>>>>>
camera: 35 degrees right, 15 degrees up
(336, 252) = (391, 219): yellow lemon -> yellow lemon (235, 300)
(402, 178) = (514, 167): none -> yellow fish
<<<<<
>>>>>
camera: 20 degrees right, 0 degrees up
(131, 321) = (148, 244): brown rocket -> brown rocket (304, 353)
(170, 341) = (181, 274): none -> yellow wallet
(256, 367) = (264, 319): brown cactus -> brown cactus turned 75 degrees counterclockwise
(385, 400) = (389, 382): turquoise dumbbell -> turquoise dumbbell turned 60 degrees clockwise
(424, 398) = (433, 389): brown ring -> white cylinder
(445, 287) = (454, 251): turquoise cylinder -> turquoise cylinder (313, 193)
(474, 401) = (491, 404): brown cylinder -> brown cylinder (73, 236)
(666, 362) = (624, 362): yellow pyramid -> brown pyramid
<<<<<
>>>>>
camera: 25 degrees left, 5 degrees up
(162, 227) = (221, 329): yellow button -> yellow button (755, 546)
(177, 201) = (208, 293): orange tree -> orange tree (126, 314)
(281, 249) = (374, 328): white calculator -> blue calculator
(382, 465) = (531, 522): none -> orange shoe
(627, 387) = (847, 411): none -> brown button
<<<<<
All lines with the word "button" should be copied from the material above.

■ **ANSWER FOR THE TASK**:
(162, 227) = (221, 329): yellow button -> yellow button (755, 546)
(627, 387) = (847, 411): none -> brown button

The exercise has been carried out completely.